*** Records ***

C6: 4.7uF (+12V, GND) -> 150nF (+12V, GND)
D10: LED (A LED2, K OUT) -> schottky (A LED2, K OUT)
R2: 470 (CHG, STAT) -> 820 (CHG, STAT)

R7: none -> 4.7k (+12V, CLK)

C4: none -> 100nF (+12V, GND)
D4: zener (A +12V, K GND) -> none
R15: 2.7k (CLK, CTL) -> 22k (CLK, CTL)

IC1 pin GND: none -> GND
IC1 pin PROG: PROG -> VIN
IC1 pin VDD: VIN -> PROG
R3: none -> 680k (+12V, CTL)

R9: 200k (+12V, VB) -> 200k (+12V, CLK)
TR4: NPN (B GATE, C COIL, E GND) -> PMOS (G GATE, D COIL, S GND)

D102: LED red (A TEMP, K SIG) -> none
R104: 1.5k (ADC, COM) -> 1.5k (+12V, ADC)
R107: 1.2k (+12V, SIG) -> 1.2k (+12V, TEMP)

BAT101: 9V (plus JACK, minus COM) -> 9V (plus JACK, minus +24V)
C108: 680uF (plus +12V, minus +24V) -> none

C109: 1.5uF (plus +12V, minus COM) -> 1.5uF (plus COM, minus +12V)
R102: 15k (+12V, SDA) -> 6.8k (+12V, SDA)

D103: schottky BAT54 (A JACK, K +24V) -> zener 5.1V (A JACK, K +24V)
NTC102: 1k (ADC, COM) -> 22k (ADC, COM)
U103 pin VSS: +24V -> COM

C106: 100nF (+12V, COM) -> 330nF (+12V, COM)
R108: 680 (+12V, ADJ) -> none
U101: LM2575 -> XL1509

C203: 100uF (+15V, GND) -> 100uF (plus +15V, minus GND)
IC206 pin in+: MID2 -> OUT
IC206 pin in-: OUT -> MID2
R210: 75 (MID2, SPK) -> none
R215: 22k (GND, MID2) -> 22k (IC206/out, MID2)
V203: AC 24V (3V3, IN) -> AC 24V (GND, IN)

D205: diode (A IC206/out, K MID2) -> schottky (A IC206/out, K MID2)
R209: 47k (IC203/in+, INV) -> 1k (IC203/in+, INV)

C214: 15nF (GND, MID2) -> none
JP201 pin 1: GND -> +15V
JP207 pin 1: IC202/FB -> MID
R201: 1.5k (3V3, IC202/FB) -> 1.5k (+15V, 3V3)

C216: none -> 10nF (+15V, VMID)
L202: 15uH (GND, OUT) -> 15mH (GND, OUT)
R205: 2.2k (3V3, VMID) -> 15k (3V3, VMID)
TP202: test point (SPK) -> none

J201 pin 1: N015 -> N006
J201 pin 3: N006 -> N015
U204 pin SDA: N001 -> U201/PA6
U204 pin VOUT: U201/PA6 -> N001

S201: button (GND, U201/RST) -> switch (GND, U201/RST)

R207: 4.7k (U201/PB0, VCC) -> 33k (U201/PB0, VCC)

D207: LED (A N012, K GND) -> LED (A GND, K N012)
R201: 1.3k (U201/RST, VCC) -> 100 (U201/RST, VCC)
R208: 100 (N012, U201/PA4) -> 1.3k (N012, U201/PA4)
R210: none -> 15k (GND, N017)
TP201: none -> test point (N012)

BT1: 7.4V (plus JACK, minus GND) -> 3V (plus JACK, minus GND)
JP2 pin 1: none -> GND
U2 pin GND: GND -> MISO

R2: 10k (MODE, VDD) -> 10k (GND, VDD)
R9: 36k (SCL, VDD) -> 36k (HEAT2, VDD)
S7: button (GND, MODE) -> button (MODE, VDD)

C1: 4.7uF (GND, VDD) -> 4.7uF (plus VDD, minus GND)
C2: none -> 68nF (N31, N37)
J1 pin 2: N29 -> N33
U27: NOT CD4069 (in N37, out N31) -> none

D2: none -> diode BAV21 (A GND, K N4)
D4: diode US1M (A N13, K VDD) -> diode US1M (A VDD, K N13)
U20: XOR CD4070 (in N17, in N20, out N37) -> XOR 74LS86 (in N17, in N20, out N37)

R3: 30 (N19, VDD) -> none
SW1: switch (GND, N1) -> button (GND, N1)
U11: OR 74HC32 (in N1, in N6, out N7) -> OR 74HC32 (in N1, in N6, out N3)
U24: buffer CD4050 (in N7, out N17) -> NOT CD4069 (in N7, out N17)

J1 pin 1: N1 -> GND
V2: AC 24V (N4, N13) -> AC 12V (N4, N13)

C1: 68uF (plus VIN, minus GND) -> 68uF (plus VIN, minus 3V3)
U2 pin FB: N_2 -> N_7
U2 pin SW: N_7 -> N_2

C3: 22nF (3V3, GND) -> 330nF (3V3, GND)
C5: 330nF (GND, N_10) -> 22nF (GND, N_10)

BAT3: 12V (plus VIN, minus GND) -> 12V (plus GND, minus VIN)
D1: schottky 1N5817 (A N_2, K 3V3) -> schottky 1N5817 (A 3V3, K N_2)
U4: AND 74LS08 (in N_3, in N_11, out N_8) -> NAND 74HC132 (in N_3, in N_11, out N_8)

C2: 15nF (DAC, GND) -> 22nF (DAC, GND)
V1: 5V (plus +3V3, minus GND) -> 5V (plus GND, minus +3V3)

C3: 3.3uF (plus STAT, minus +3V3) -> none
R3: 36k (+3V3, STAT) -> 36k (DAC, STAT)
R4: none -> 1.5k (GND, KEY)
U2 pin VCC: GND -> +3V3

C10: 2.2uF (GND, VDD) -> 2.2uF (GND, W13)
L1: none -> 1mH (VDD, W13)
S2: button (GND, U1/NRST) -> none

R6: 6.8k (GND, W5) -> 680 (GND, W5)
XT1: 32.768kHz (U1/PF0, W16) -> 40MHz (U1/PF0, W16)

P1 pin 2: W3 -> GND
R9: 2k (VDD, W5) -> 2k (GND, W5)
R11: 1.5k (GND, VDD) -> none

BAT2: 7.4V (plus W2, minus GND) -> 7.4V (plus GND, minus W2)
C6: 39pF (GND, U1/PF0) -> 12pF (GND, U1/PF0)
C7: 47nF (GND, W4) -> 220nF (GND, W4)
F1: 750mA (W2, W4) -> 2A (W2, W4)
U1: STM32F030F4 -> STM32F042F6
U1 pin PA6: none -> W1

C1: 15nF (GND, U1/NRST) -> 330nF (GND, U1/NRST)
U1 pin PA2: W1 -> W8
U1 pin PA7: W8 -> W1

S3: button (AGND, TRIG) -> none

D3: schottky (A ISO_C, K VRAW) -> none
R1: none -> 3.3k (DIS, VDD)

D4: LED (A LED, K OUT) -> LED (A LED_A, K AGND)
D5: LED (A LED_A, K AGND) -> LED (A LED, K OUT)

*** End of Records ***

§ **What the exercise asks**:
Please give back exactly the lines of this listing beginning at the line with "S7: button (GND, MODE) -> button (MODE, VDD)" and ending with the line with "U1 pin PA2: W1 -> W8", both included, and nothing else.

§ **Your solution**:
S7: button (GND, MODE) -> button (MODE, VDD)

C1: 4.7uF (GND, VDD) -> 4.7uF (plus VDD, minus GND)
C2: none -> 68nF (N31, N37)
J1 pin 2: N29 -> N33
U27: NOT CD4069 (in N37, out N31) -> none

D2: none -> diode BAV21 (A GND, K N4)
D4: diode US1M (A N13, K VDD) -> diode US1M (A VDD, K N13)
U20: XOR CD4070 (in N17, in N20, out N37) -> XOR 74LS86 (in N17, in N20, out N37)

R3: 30 (N19, VDD) -> none
SW1: switch (GND, N1) -> button (GND, N1)
U11: OR 74HC32 (in N1, in N6, out N7) -> OR 74HC32 (in N1, in N6, out N3)
U24: buffer CD4050 (in N7, out N17) -> NOT CD4069 (in N7, out N17)

J1 pin 1: N1 -> GND
V2: AC 24V (N4, N13) -> AC 12V (N4, N13)

C1: 68uF (plus VIN, minus GND) -> 68uF (plus VIN, minus 3V3)
U2 pin FB: N_2 -> N_7
U2 pin SW: N_7 -> N_2

C3: 22nF (3V3, GND) -> 330nF (3V3, GND)
C5: 330nF (GND, N_10) -> 22nF (GND, N_10)

BAT3: 12V (plus VIN, minus GND) -> 12V (plus GND, minus VIN)
D1: schottky 1N5817 (A N_2, K 3V3) -> schottky 1N5817 (A 3V3, K N_2)
U4: AND 74LS08 (in N_3, in N_11, out N_8) -> NAND 74HC132 (in N_3, in N_11, out N_8)

C2: 15nF (DAC, GND) -> 22nF (DAC, GND)
V1: 5V (plus +3V3, minus GND) -> 5V (plus GND, minus +3V3)

C3: 3.3uF (plus STAT, minus +3V3) -> none
R3: 36k (+3V3, STAT) -> 36k (DAC, STAT)
R4: none -> 1.5k (GND, KEY)
U2 pin VCC: GND -> +3V3

C10: 2.2uF (GND, VDD) -> 2.2uF (GND, W13)
L1: none -> 1mH (VDD, W13)
S2: button (GND, U1/NRST) -> none

R6: 6.8k (GND, W5) -> 680 (GND, W5)
XT1: 32.768kHz (U1/PF0, W16) -> 40MHz (U1/PF0, W16)

P1 pin 2: W3 -> GND
R9: 2k (VDD, W5) -> 2k (GND, W5)
R11: 1.5k (GND, VDD) -> none

BAT2: 7.4V (plus W2, minus GND) -> 7.4V (plus GND, minus W2)
C6: 39pF (GND, U1/PF0) -> 12pF (GND, U1/PF0)
C7: 47nF (GND, W4) -> 220nF (GND, W4)
F1: 750mA (W2, W4) -> 2A (W2, W4)
U1: STM32F030F4 -> STM32F042F6
U1 pin PA6: none -> W1

C1: 15nF (GND, U1/NRST) -> 330nF (GND, U1/NRST)
U1 pin PA2: W1 -> W8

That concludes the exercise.